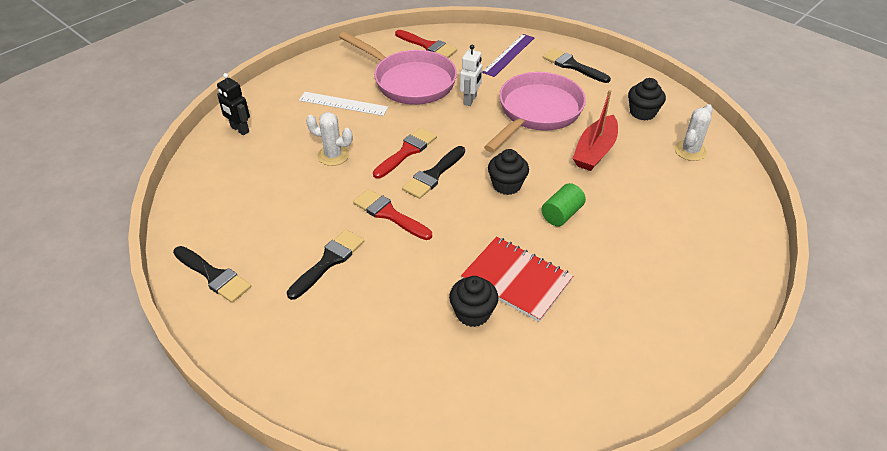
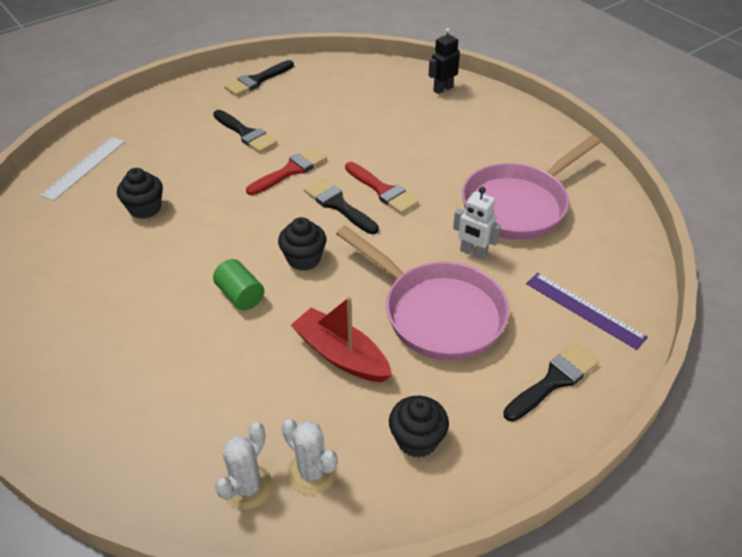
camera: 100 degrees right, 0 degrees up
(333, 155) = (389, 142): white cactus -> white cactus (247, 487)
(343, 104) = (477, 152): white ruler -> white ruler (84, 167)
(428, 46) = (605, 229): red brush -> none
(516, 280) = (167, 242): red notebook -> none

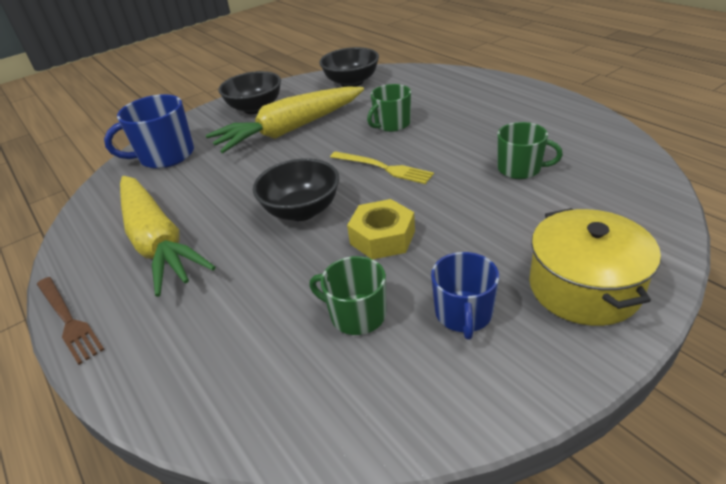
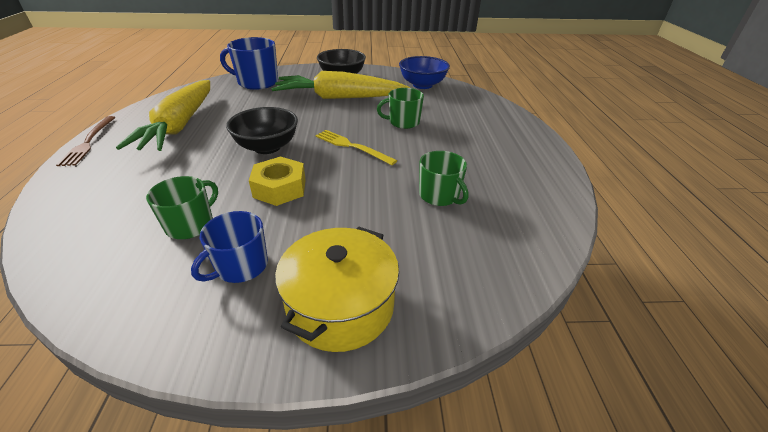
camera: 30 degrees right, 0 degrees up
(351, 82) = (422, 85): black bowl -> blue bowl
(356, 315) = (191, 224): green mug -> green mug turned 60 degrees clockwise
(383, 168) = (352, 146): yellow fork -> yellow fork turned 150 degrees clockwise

★ ★ ★ ★ ★ ★ ★

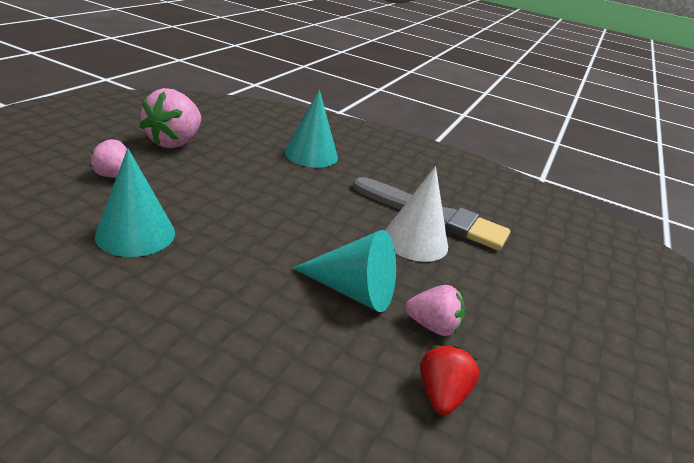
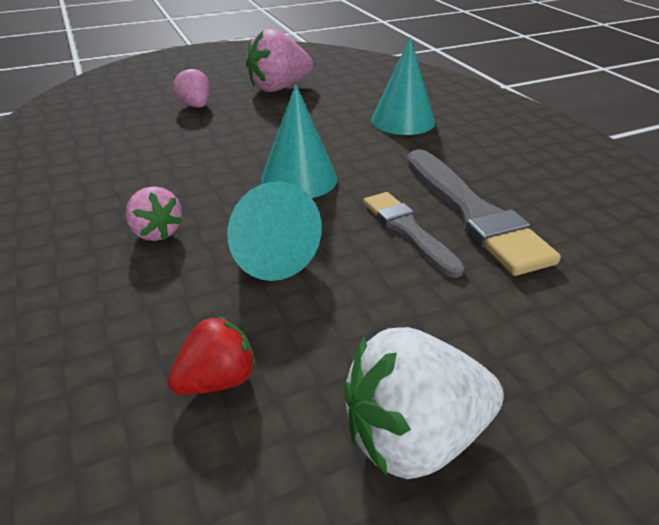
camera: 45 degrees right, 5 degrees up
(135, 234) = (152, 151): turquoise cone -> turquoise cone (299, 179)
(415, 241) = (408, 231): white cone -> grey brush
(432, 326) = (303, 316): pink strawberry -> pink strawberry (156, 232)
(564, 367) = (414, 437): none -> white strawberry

★ ★ ★ ★ ★ ★ ★

Problem statement: Could you copy every line from the records that has "right" in it?

Answer section:
camera: 100 degrees right, 0 degrees up
camera: 30 degrees right, 0 degrees up
camera: 45 degrees right, 5 degrees up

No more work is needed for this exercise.